Start of DATA PROVIDED

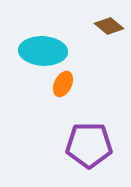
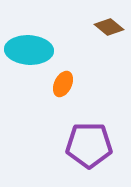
brown diamond: moved 1 px down
cyan ellipse: moved 14 px left, 1 px up
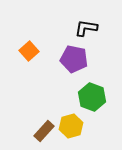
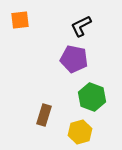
black L-shape: moved 5 px left, 2 px up; rotated 35 degrees counterclockwise
orange square: moved 9 px left, 31 px up; rotated 36 degrees clockwise
yellow hexagon: moved 9 px right, 6 px down
brown rectangle: moved 16 px up; rotated 25 degrees counterclockwise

End of DATA PROVIDED

*EXERCISE GOAL*
Return the lines of the listing where the string "degrees" appears.

*OUTPUT FOR THIS TASK*
black L-shape: moved 5 px left, 2 px up; rotated 35 degrees counterclockwise
orange square: moved 9 px left, 31 px up; rotated 36 degrees clockwise
brown rectangle: moved 16 px up; rotated 25 degrees counterclockwise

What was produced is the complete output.